[Start of Extracted records]
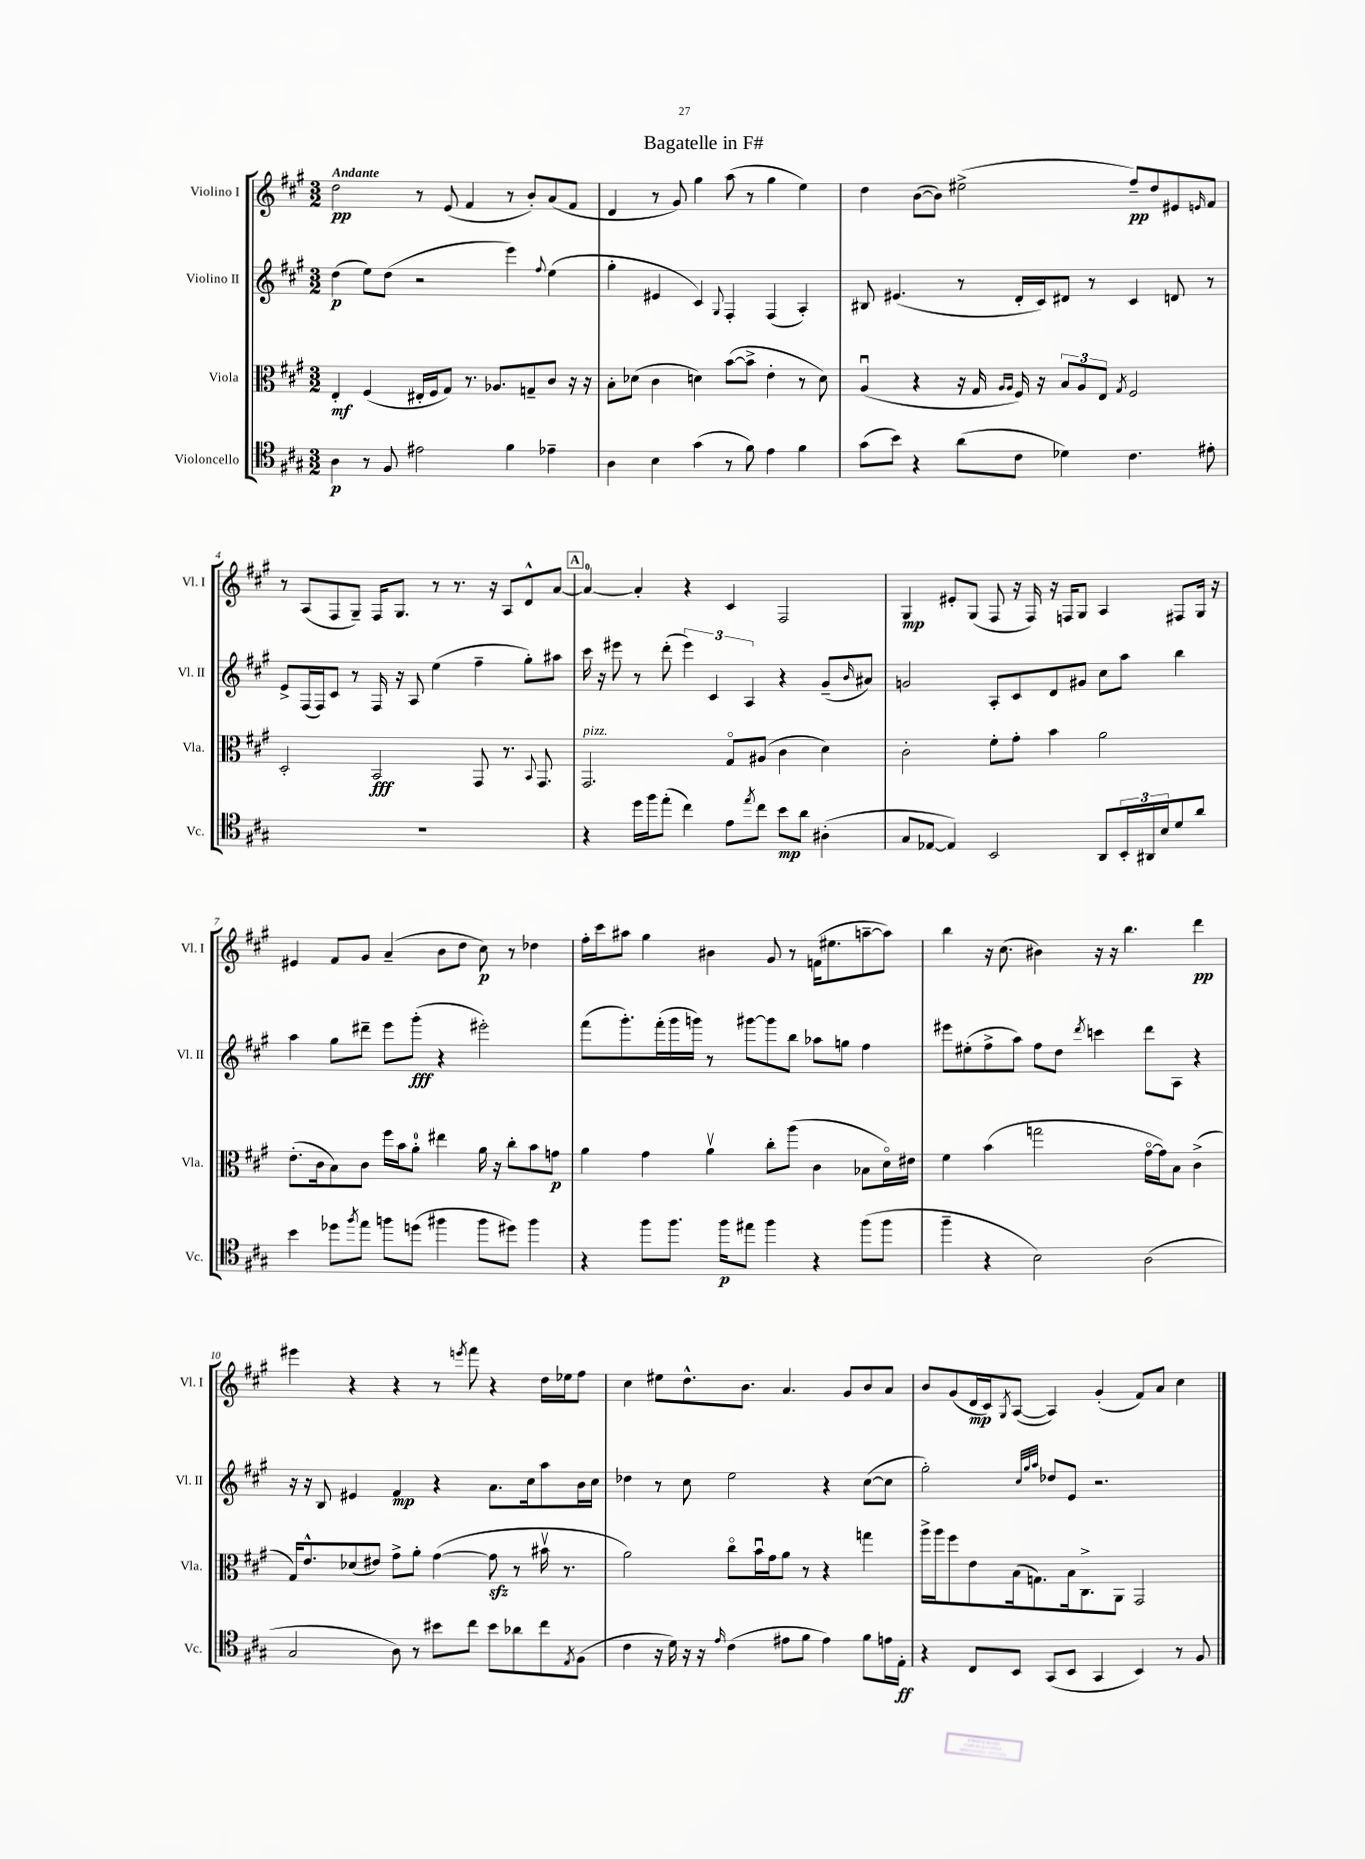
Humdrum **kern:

**kern	**dynam	**kern	**dynam	**kern	**dynam	**kern	**dynam
*part4	*part4	*part3	*part3	*part2	*part2	*part1	*part1
*staff4	*staff4	*staff3	*staff3	*staff2	*staff2	*staff1	*staff1
*I"Violoncello	*	*I"Viola	*	*I"Violino II	*	*I"Violino I	*
*I'Vc.	*	*I'Vla.	*	*I'Vl. II	*	*I'Vl. I	*
*clefC4	*	*clefC3	*	*clefG2	*	*clefG2	*
*k[f#c#g#]	*	*k[f#c#g#]	*	*k[f#c#g#]	*	*k[f#c#g#]	*
*M3/2	*	*M3/2	*	*M3/2	*	*M3/2	*
=1	=1	=1	=1	=1	=1	=1	=1
!	!	!	!	!	!	!LO:TX:a:B:t=Andante	!
4A\	p	4E'/	mf	(4dd\	p	2dd\	pp
8r	.	(4F#/	.	8ee\L)	.	.	.
8F#/	.	.	.	(8dd\J	.	.	.
2e#X\	.	16E#X'/LL	.	2r	.	8r	.
.	.	16F#/J	.	.	.	.	.
.	.	8G#/J)	.	.	.	(8e/	.
.	.	8.r	.	.	.	4f#/	.
.	.	8.A-X/L	.	.	.	.	.
4f#\	.	.	.	4eee\)	.	8r	.
.	.	8Gn~/	.	.	.	8b'/L)	.
.	.	.	.	8qqff#/	.	.	.
4e-X~\	.	8c#/J	.	(4ee\	.	(8a/	.
.	.	16r	.	.	.	8f#/J	.
.	.	16r	.	.	.	.	.
=2	=2	=2	=2	=2	=2	=2	=2
4A\	.	8B'\L	.	4gg#'\	.	4d/	.
.	.	(8d-X\J	.	.	.	.	.
4B\	.	4c#\	.	4e#X/	.	8r	.
.	.	.	.	.	.	8g#/)	.
(4g#\	.	4dn\)	.	4c#/)	.	4gg#\	.
.	.	.	.	8qqG#/	.	.	.
8r	.	([8b\L	.	4F#'/	.	(8aa\	.
8f#\)	.	8b^\J]	.	.	.	8r	.
4e\	.	4e'\	.	(4F#/	.	4gg#\	.
4f#\	.	8r	.	4A'/)	.	4ee\)	.
.	.	8d\)	.	.	.	.	.
=3	=3	=3	=3	=3	=3	=3	=3
(8g#\L	.	(4Au/	.	8B#X/	.	4dd\	.
8b\J)	.	.	.	(4.e#X/	.	.	.
4r	.	4r	.	.	.	([8b\L	.
.	.	.	.	.	.	8b\J])	.
(8a\L	.	16r	.	8r	.	(2ee#X^\	.
.	.	16G#/	.	.	.	.	.
.	.	16qqA/LL	.	.	.	.	.
.	.	16qqA/JJ	.	.	.	.	.
8c#\J	.	16F#/)	.	16d'/LL	.	.	.
.	.	16r	.	16c#/J)	.	.	.
4d-X\)	.	12B/L	.	8d#X/J	.	.	.
.	.	12A/	.	.	.	.	.
.	.	.	.	8r	.	.	.
.	.	12E/J	.	.	.	.	.
.	.	8qG#/	.	.	.	.	.
4.c#\	.	2F#/	.	4c#/	.	8ff#~/L)	pp
.	.	.	.	.	.	8dd/	.
.	.	.	.	8dn/	.	8e#X/	.
.	.	.	.	.	.	16qqen/	.
8e#X'\	.	.	.	8r	.	8f#/J	.
!!LO:LB:g=z
=4	=4	=4	=4	=4	=4	=4	=4
1.r	.	2D'/	.	8e^/L	.	8r	.
.	.	.	.	(16F#/L	.	(8A/L	.
.	.	.	.	16F#/J)	.	.	.
.	.	.	.	8c#/J	.	8F#/	.
.	.	.	.	8r	.	8G#~/J)	.
.	.	2BB/	fff	16F#/	.	16F#/KL	.
.	.	.	.	16r	.	8.G#/J	.
.	.	.	.	8A/	.	.	.
.	.	.	.	(4ee\	.	8r	.
.	.	.	.	.	.	8.r	.
.	.	8GG#/	.	4ff#~\	.	.	.
.	.	.	.	.	.	16r	.
.	.	8.r	.	.	.	8A/L	.
.	.	.	.	8gg#'\L)	.	8d^^/	.
.	.	8qqBB/	.	.	.	.	.
.	.	8.GG#/	.	.	.	.	.
.	.	.	.	8aa#X\J	.	[8a/J	.
!!LO:REH:place=s1:t=A
=5	=5	=5	=5	=5	=5	=5	=5
!	!	!LO:TX:a:i:t=pizz.	!	!	!	!	!
4r	.	2.GG#/	.	16ccc#\	.	4a/_	.
.	.	.	.	16r	.	.	.
.	.	.	.	8eee#X\	.	.	.
16dd\LL	.	.	.	8r	.	4a'/]	.
16ff#\J	.	.	.	.	.	.	.
(8ee'\J	.	.	.	(8ddd'\	.	.	.
4cc#\)	.	.	.	6eee#\)	.	4r	.
.	.	.	.	6c#/	.	.	.
8e\L	.	8G#/L	.	.	.	4c#/	.
.	.	.	.	6A/	.	.	.
8qee/	.	.	.	.	.	.	.
8cc#\J	.	(8A#X/J	.	.	.	.	.
8b\L	mp	4c#\	.	4r	.	2F#/	.
8a\J	.	.	.	.	.	.	.
(4A#X'\	.	4d\)	.	(8g#~/L	.	.	.
.	.	.	.	16qqb/	.	.	.
.	.	.	.	8a#X/J)	.	.	.
=6	=6	=6	=6	=6	=6	=6	=6
8G#/L	.	2c#'\	.	2gn/	.	4G#/	mp
[8E-X/J	.	.	.	.	.	.	.
4E-/])	.	.	.	.	.	8e#X'/L	.
.	.	.	.	.	.	(8G#/J	.
2BB/	.	8f#'\L	.	8A'/L	.	8F#/	.
.	.	8g#'\J	.	8c#/	.	16r	.
.	.	.	.	.	.	16F#/)	.
.	.	4b\	.	8d/	.	16r	.
.	.	.	.	.	.	16Fn/KL	.
.	.	.	.	8g#X/J	.	8G#/J	.
8AA/L	.	2a\	.	8cc#\L	.	4A/	.
24BB'/L	.	.	.	8aa\J	.	.	.
24AA#X/	.	.	.	.	.	.	.
24B/J	.	.	.	.	.	.	.
8d/	.	.	.	4bb\	.	8F#X/L	.
8a/J	.	.	.	.	.	16G#/Jk	.
.	.	.	.	.	.	16r	.
!!LO:LB:g=z
=7	=7	=7	=7	=7	=7	=7	=7
4b\	.	(8.e'\L	.	4aa\	.	4e#X/	.
.	.	16c#\k	.	.	.	.	.
8dd-X\L	.	8B\)	.	8gg#\L	.	8f#/L	.
8qff#/	.	.	.	.	.	.	.
8ee\J	.	8c#\J	.	8ddd#X~\J	.	8g#/J	.
8ffn\L	.	16ff#\LL	.	8eee\L	.	(4a~/	.
.	.	16b\J	.	.	.	.	.
(8ddn\J	.	8a'\J	.	(8ggg#'\J	fff	.	.
4ff#X\	.	4ee#X\	.	4r	.	8b\L	.
.	.	.	.	.	.	8dd\J	.
8ff#\L	.	16a\	.	2eee#X'\)	.	8cc#\)	p
.	.	16r	.	.	.	.	.
8dd#X\J)	.	8cc#'\L	.	.	.	8r	.
4ff#\	.	8b\	.	.	.	4dd-X\	.
.	.	8gn\J	p	.	.	.	.
=8	=8	=8	=8	=8	=8	=8	=8
4r	.	4a\	.	(8fff#\L	.	16ff#'\LL	.
.	.	.	.	.	.	16ccc#\J	.
.	.	.	.	8.ggg#'\)	.	8aa#X\J	.
8ff#\L	.	4g#\	.	.	.	4gg#\	.
.	.	.	.	(16fff#'\L	.	.	.
8.ff#\J	.	.	.	16ggg#\	.	.	.
.	.	.	.	16gggn\JJ)	.	.	.
.	.	4av\	.	8r	.	4b#X\	.
16ff#\KL	p	.	.	.	.	.	.
8ee#X\J	.	.	.	[8ggg#X\L	.	.	.
4ff#\	.	8cc#'\L	.	8ggg#\]	.	8g#/	.
.	.	(8aa\J	.	8bb\J	.	8r	.
4r	.	4c#\	.	8aa-X\L	.	(16fn\KL	.
.	.	.	.	.	.	8.ee#X\	.
.	.	.	.	8ggn\J	.	.	.
(8ff#\L	.	8B-X\L	.	4ff#\	.	[8aan~\	.
8ff#\J	.	16d\L)	.	.	.	8aa\J])	.
.	.	16e#X\JJ	.	.	.	.	.
=9	=9	=9	=9	=9	=9	=9	=9
4ff#~\	.	4f#\	.	8eee#X\L	.	4bb\	.
.	.	.	.	(8ee#X'\	.	.	.
4r	.	(4b\	.	8ff#^\	.	16r	.
.	.	.	.	.	.	(8.cc#\	.
.	.	.	.	8aa\J)	.	.	.
2B\)	.	2ggn\	.	8ff#\L	.	4b#X\)	.
.	.	.	.	8dd\J	.	.	.
.	.	.	.	8qddd/	.	.	.
.	.	.	.	4cccn\	.	16r	.
.	.	.	.	.	.	16r	.
.	.	.	.	.	.	4.bb\	.
(2A\	.	[16g#\LL	.	8ddd\L	.	.	.
.	.	16g#\J])	.	.	.	.	.
.	.	8B\J	.	8A\J	.	.	.
.	.	(4c#^\	.	4r	.	4ddd\	pp
!!LO:LB:g=z
=10	=10	=10	=10	=10	=10	=10	=10
2G#/	.	16G#/KL)	.	16r	.	4eee#X\	.
.	.	8.e^^/	.	16r	.	.	.
.	.	.	.	8B/	.	.	.
.	.	(8d-X/	.	4e#X/	.	4r	.
.	.	8e#X/J)	.	.	.	.	.
8A\)	.	8g#^\L	.	4f#/	mp	4r	.
8r	.	8a'\J	.	.	.	.	.
8b#X\L	.	([4g#\	.	4r	.	8r	.
.	.	.	.	.	.	8qeeen/	.
8cc#\J	.	.	.	.	.	8fff#\	.
8b#\L	.	8g#zz\]	.	8.a\L	.	4r	.
8a-X\	.	8r	.	.	.	.	.
.	.	.	.	16cc#\k	.	.	.
8cc#\	.	16b#Xv\	.	8aa\	.	16dd\LL	.
.	.	8.r	.	.	.	16ee-X\J	.
8qE/	.	.	.	.	.	.	.
(8F#\J	.	.	.	16b\L	.	8ff#\J	.
.	.	.	.	16cc#\JJ	.	.	.
=11	=11	=11	=11	=11	=11	=11	=11
4c#\	.	2a\)	.	4dd-X\	.	4cc#\	.
16r	.	.	.	8r	.	8ee#X\L	.
16d\)	.	.	.	.	.	.	.
16r	.	.	.	8cc#\	.	8.dd^^\	.
16r	.	.	.	.	.	.	.
16qqe/	.	.	.	.	.	.	.
(4c#\	.	8cc#\L	.	2ee\	.	.	.
.	.	.	.	.	.	8.b\J	.
.	.	16bu\L	.	.	.	.	.
.	.	16g#\J	.	.	.	.	.
8e#X\L	.	8a\J	.	.	.	4.a/	.
8f#\J	.	8r	.	.	.	.	.
4e#\)	.	4r	.	4r	.	.	.
.	.	.	.	.	.	8g#/L	.
8f#\L	.	4ggn\	.	([8cc#\L	.	8b/	.
16en\L	.	.	.	8cc#\J]	.	8a/J	.
16E'\JJ	ff	.	.	.	.	.	.
=12	=12	=12	=12	=12	=12	=12	=12
4r	.	16aa^\LL	.	2gg#'\)	.	8b/L	.
.	.	16aa\J	.	.	.	.	.
.	.	8ff#\	.	.	.	(8g#/	.
8C#/L	.	8e\	.	.	.	16d/L	mp
.	.	.	.	.	.	16c#/J)	.
.	.	.	.	.	.	8qG#/	.
8BB/J	.	(16B\k	.	.	.	([8A/J	.
.	.	8.Gn\)	.	.	.	.	.
.	.	.	.	32qqcc#/LLL	.	.	.
.	.	.	.	32qqgg#/	.	.	.
.	.	.	.	32qqaa/JJJ	.	.	.
(8GG#/L	.	.	.	8dd-X/L	.	4A/])	.
8BB/J	.	16B\k	.	8e/J	.	.	.
.	.	8.C#^\	.	.	.	.	.
4GG#/	.	.	.	2.r	.	(4g#'/	.
.	.	8AA\J	.	.	.	.	.
4BB/)	.	2GG#/	.	.	.	8f#/L)	.
.	.	.	.	.	.	8a/J	.
8r	.	.	.	.	.	4cc#\	.
8F#/	.	.	.	.	.	.	.
==	==	==	==	==	==	==	==
*-	*-	*-	*-	*-	*-	*-	*-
[End of Extracted records]
- [Required work] Show each line of the records above that contains the string "kern", copying every such line in full. Treat case as significant.

- [Written answer]
Humdrum **kern:
**kern	**dynam	**kern	**dynam	**kern	**dynam	**kern	**dynam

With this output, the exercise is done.